• Exercise prompt
The answer must be every line of the records in which the string "DGND" appears.

• Data
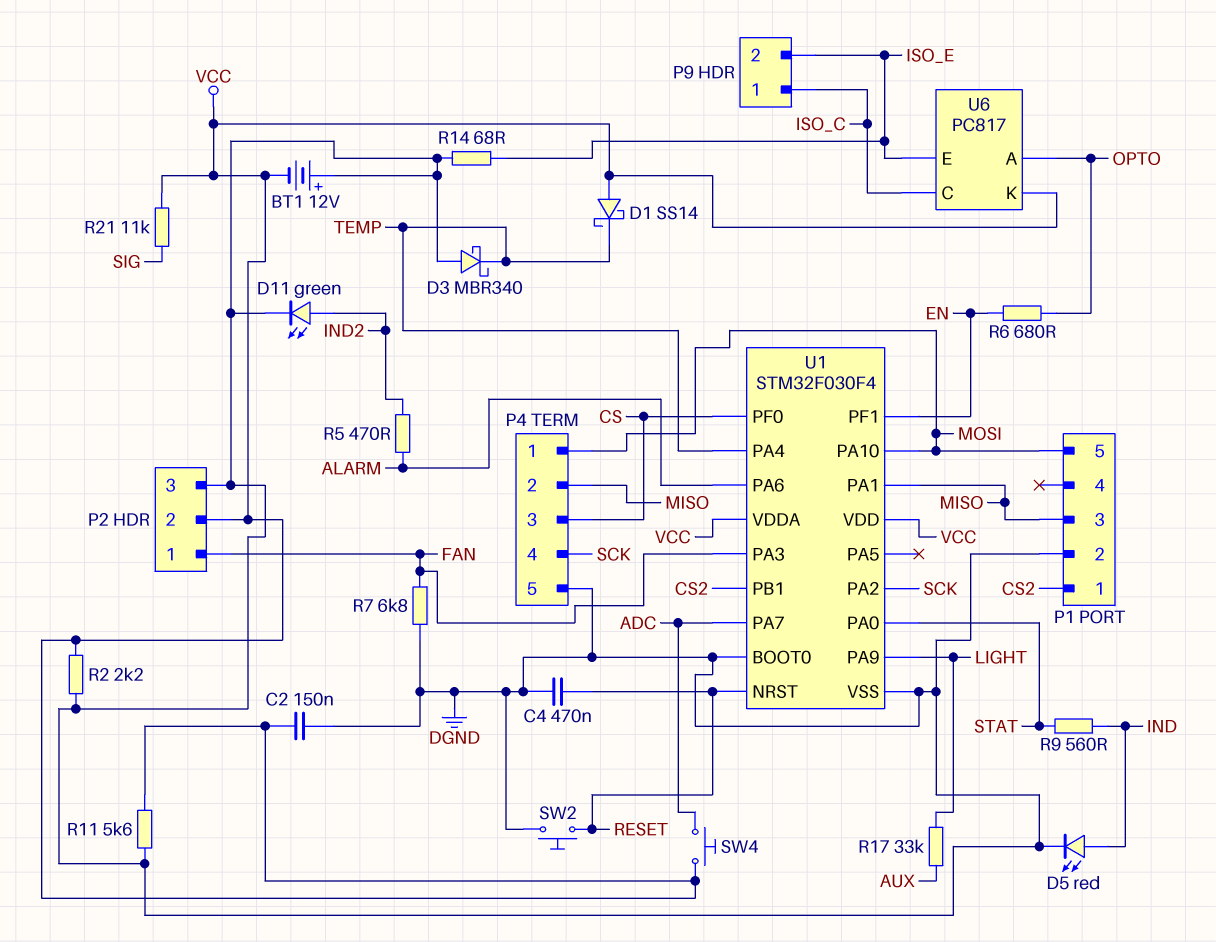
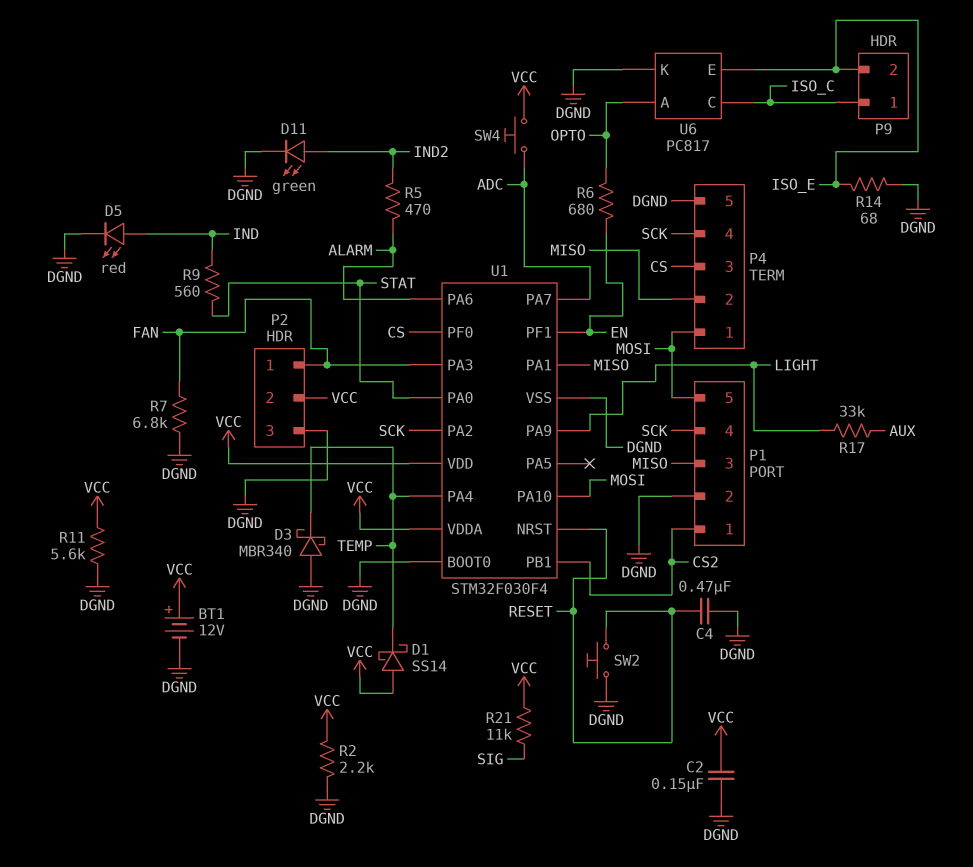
BT1: 12V (plus DGND, minus VCC) -> 12V (plus VCC, minus DGND)
P1 pin 4: none -> SCK
U6 pin K: VCC -> DGND

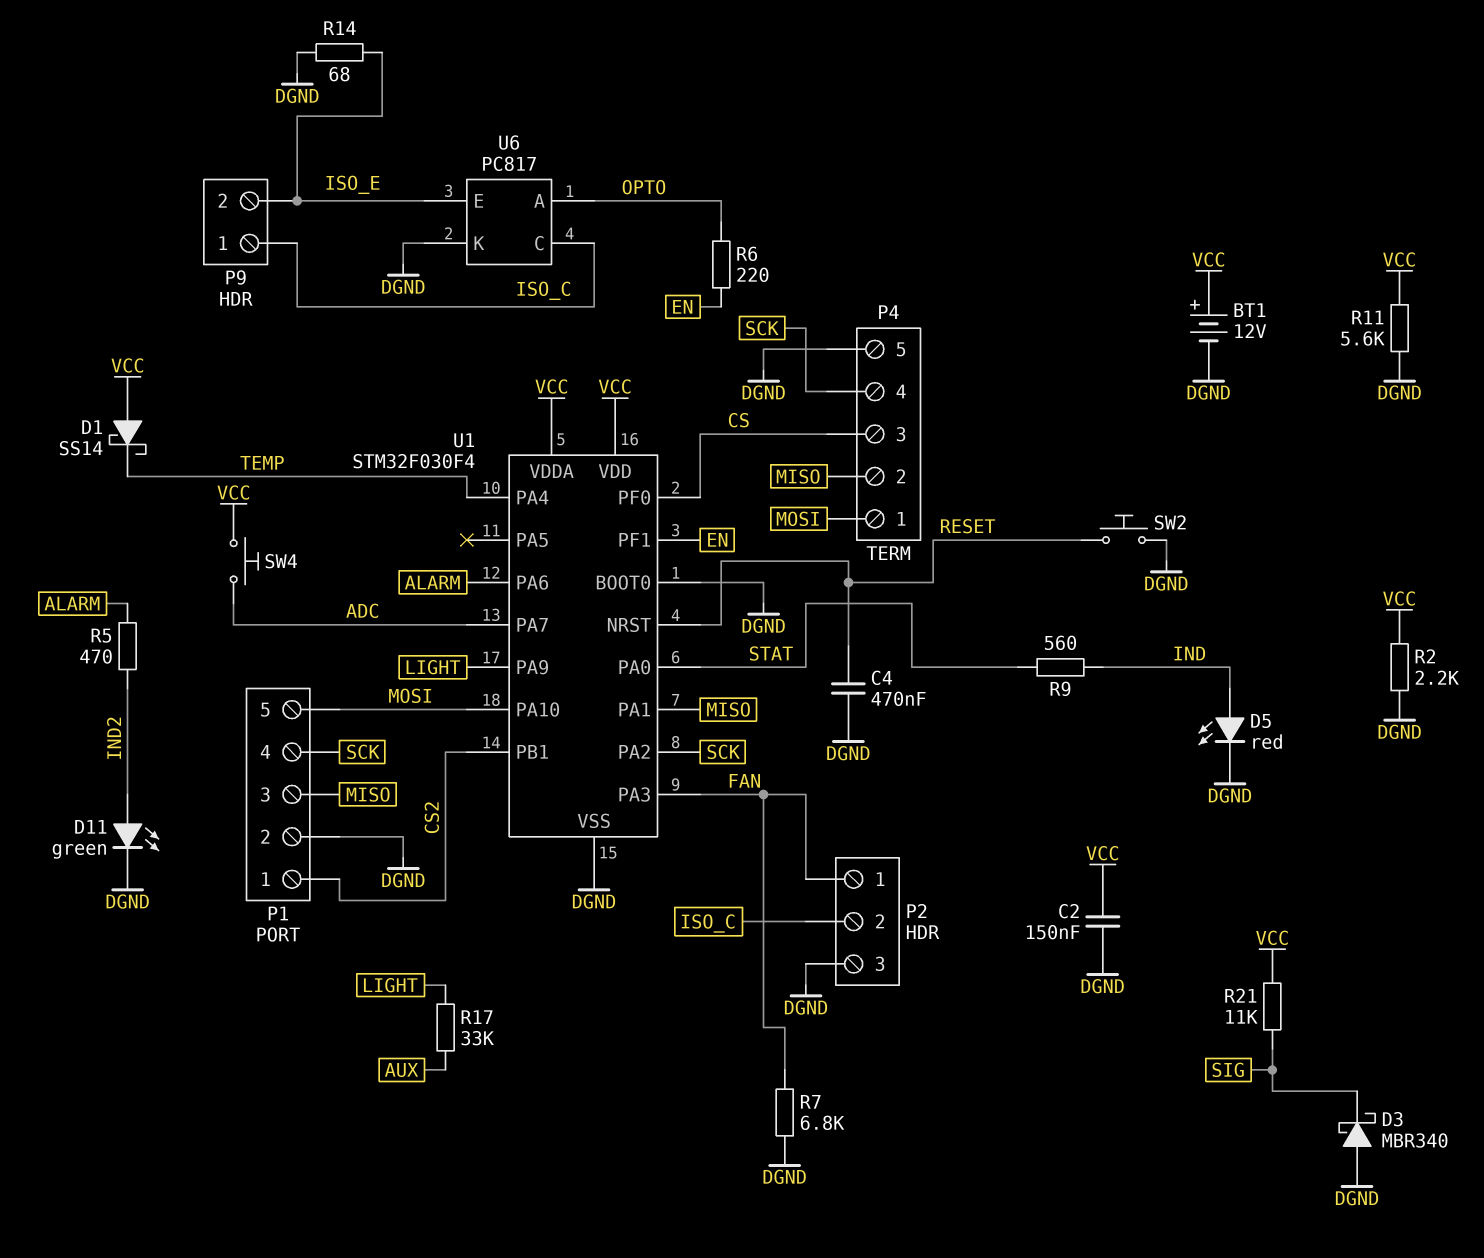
D3: schottky MBR340 (A DGND, K TEMP) -> schottky MBR340 (A DGND, K SIG)
P2 pin 2: VCC -> ISO_C
R6: 680 (EN, OPTO) -> 220 (EN, OPTO)

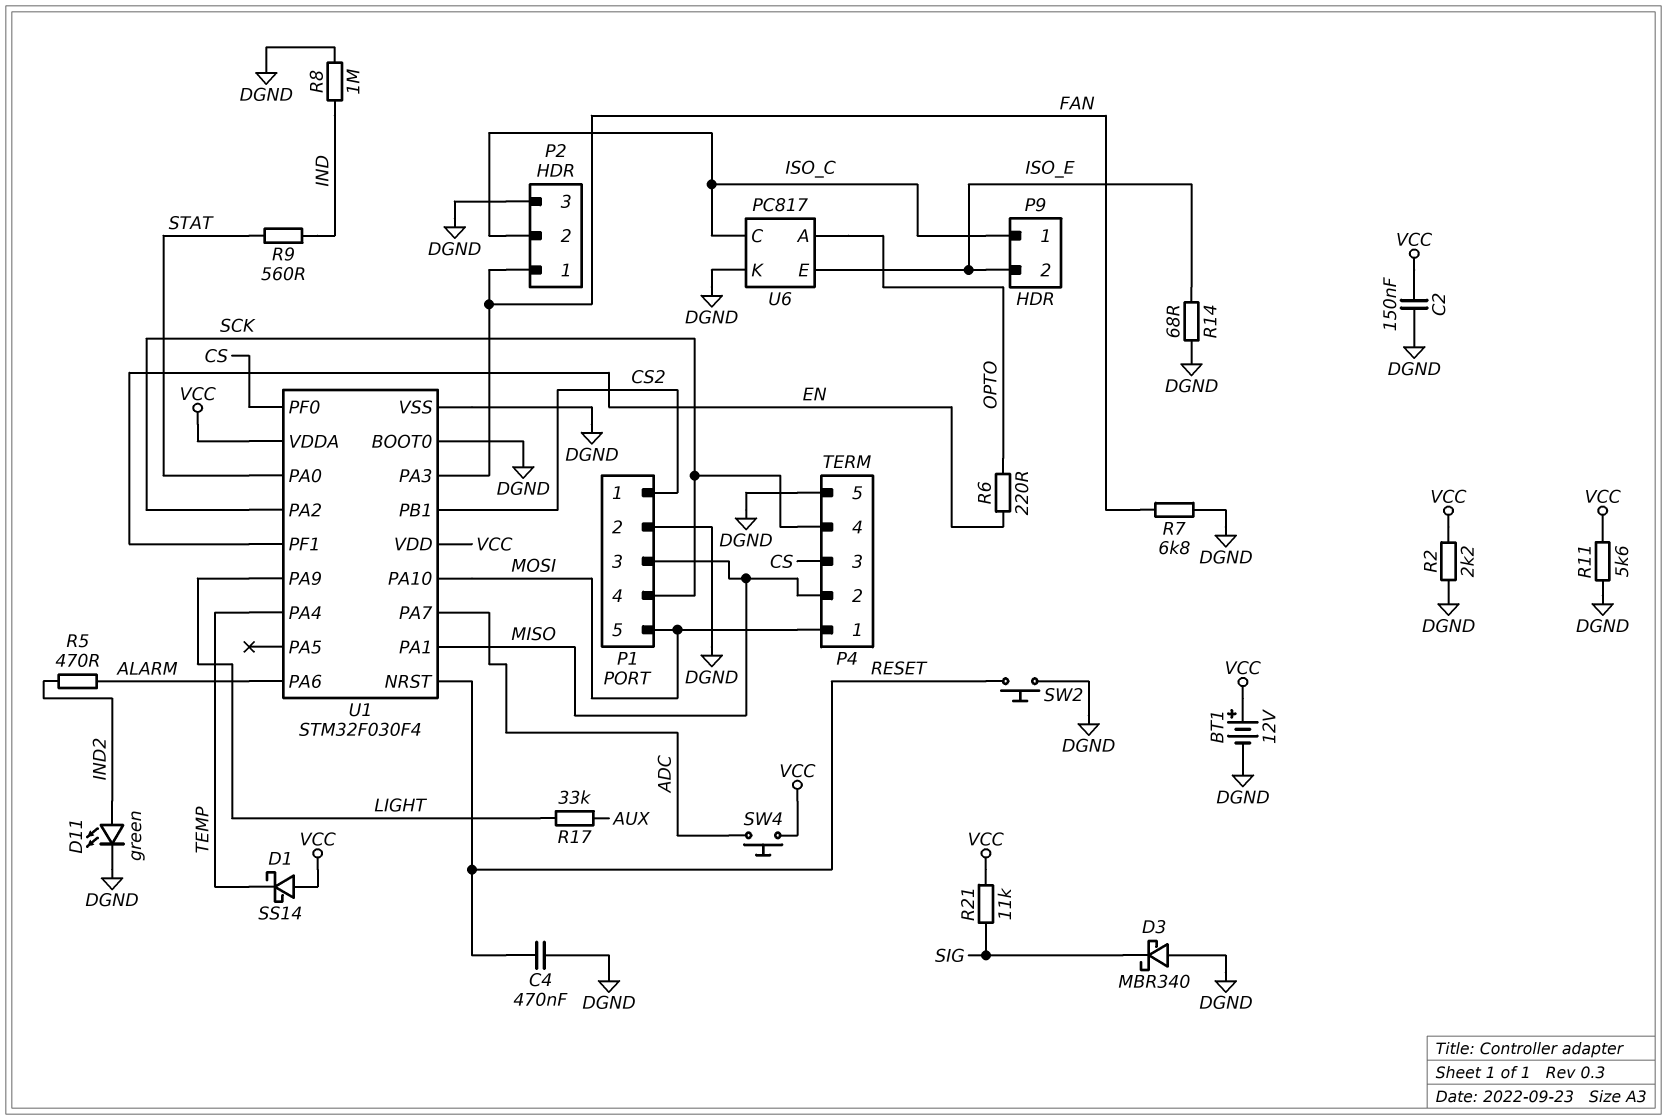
D5: LED red (A IND, K DGND) -> none
R8: none -> 1M (DGND, IND)

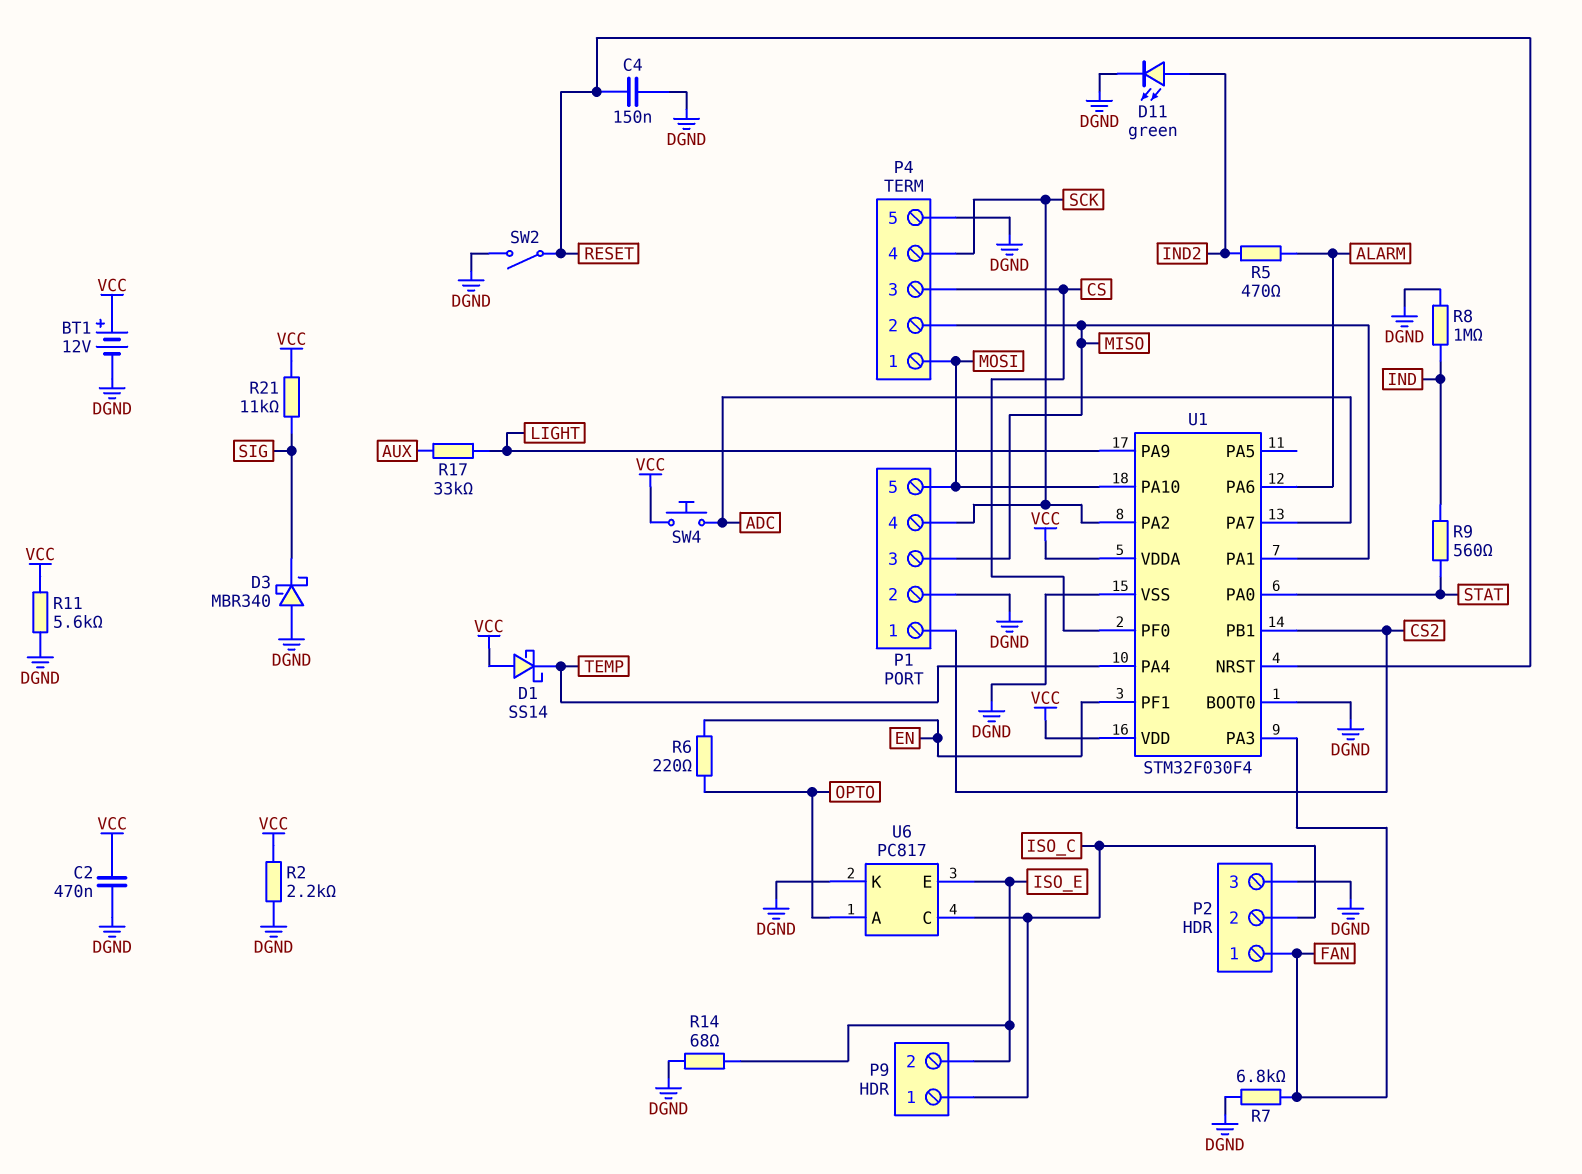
C2: 150nF (DGND, VCC) -> 470nF (DGND, VCC)
C4: 470nF (DGND, RESET) -> 150nF (DGND, RESET)
SW2: button (DGND, RESET) -> switch (DGND, RESET)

• Written reply
BT1: 12V (plus DGND, minus VCC) -> 12V (plus VCC, minus DGND)
U6 pin K: VCC -> DGND
D3: schottky MBR340 (A DGND, K TEMP) -> schottky MBR340 (A DGND, K SIG)
D5: LED red (A IND, K DGND) -> none
R8: none -> 1M (DGND, IND)
C2: 150nF (DGND, VCC) -> 470nF (DGND, VCC)
C4: 470nF (DGND, RESET) -> 150nF (DGND, RESET)
SW2: button (DGND, RESET) -> switch (DGND, RESET)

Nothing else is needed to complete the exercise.